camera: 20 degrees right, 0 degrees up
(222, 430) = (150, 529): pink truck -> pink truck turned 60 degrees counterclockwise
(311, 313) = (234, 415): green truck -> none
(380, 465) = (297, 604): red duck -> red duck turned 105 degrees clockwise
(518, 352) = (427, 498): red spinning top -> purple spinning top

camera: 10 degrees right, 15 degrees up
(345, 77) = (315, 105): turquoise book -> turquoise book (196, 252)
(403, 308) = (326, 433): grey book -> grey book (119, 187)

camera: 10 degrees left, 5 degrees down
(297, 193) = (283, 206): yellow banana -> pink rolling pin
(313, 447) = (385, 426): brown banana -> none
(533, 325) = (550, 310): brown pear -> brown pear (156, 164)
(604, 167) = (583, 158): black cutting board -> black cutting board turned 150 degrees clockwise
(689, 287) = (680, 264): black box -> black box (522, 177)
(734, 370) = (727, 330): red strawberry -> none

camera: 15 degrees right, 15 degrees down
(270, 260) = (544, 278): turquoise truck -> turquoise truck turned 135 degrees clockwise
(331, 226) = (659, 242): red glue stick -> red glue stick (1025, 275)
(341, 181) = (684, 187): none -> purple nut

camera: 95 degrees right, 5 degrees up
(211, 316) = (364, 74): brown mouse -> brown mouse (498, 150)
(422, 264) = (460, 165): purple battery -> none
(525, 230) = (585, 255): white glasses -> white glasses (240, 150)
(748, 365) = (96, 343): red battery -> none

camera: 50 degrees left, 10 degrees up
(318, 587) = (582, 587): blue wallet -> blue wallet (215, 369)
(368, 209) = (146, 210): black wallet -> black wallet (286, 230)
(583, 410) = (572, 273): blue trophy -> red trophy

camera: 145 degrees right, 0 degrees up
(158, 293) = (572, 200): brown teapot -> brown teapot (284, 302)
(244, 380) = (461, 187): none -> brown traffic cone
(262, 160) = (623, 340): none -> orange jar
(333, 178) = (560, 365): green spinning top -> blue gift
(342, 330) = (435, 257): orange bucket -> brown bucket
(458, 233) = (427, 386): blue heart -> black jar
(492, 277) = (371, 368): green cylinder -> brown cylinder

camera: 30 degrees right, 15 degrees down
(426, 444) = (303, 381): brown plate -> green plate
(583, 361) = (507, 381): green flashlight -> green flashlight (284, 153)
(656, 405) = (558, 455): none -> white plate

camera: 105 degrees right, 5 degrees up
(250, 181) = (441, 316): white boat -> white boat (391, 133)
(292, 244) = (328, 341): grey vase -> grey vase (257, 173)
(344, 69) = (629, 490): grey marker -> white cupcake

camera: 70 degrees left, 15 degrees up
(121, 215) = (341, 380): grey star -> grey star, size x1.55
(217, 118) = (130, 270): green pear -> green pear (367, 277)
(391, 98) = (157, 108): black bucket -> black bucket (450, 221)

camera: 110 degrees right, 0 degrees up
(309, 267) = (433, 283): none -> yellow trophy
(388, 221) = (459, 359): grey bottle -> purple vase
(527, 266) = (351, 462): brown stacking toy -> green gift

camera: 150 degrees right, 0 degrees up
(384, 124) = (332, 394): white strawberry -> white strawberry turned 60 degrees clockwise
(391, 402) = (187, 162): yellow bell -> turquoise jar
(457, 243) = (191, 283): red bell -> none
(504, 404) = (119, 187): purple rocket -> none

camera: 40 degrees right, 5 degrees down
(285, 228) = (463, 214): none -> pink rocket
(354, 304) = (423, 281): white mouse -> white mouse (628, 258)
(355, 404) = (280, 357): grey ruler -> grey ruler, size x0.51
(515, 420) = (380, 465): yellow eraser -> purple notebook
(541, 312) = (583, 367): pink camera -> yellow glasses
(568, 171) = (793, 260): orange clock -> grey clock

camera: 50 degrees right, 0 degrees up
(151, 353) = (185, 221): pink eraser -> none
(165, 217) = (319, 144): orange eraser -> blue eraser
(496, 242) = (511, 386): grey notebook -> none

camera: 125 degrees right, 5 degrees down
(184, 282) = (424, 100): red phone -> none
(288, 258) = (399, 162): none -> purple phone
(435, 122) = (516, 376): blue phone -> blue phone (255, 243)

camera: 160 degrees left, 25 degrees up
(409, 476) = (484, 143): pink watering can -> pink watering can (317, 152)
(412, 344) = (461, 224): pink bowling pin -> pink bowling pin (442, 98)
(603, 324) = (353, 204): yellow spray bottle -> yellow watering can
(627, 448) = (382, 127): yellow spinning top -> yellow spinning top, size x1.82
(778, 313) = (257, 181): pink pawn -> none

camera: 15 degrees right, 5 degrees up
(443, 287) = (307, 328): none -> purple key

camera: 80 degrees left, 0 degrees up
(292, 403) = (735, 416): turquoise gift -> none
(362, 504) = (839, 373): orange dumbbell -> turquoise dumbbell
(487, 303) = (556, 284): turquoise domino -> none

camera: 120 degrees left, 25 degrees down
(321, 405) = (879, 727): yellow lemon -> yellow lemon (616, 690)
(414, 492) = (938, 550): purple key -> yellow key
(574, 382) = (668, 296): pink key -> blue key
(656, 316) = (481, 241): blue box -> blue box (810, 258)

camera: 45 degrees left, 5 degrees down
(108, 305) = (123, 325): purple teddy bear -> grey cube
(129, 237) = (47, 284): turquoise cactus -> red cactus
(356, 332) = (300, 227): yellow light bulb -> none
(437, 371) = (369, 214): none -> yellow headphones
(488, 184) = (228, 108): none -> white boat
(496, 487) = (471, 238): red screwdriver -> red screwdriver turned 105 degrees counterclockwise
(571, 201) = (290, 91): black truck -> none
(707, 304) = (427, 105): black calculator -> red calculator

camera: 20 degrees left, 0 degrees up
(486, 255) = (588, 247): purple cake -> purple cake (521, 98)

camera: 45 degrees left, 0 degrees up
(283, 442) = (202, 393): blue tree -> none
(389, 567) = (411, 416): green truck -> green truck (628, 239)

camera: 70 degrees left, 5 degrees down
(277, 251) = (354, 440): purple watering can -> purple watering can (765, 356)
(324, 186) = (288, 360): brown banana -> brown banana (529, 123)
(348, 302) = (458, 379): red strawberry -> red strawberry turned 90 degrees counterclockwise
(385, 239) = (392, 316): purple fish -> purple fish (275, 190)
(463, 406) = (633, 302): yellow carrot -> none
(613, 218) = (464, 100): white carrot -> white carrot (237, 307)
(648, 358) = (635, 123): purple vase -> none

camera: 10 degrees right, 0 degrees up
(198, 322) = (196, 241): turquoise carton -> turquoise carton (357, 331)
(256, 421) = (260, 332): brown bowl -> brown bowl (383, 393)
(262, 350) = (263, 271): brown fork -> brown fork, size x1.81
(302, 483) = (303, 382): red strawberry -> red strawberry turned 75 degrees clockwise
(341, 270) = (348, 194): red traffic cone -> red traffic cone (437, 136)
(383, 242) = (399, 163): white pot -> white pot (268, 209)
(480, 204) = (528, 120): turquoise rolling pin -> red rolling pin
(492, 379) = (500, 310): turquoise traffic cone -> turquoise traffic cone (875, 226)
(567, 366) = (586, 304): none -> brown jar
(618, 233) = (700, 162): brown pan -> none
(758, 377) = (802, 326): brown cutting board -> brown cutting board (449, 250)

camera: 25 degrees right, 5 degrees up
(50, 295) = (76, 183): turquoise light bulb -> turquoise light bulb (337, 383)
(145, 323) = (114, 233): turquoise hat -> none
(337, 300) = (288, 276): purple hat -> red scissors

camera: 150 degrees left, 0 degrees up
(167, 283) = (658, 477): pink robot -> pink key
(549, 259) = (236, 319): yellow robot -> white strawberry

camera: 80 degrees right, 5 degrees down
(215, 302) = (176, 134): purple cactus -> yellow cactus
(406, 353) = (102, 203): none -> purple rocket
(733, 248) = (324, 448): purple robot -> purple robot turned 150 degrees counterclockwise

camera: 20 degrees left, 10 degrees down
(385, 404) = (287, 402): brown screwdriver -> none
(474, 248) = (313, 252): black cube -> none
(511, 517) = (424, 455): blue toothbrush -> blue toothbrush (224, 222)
--*--
◆ Task objective
From the records above, extract exactly and only the lines that begin at the line with "camera: 95 degrees right, 5 degrees up" and stop after the line with "(583, 410) = (572, 273): blue".

◆ Answer box
camera: 95 degrees right, 5 degrees up
(211, 316) = (364, 74): brown mouse -> brown mouse (498, 150)
(422, 264) = (460, 165): purple battery -> none
(525, 230) = (585, 255): white glasses -> white glasses (240, 150)
(748, 365) = (96, 343): red battery -> none

camera: 50 degrees left, 10 degrees up
(318, 587) = (582, 587): blue wallet -> blue wallet (215, 369)
(368, 209) = (146, 210): black wallet -> black wallet (286, 230)
(583, 410) = (572, 273): blue trophy -> red trophy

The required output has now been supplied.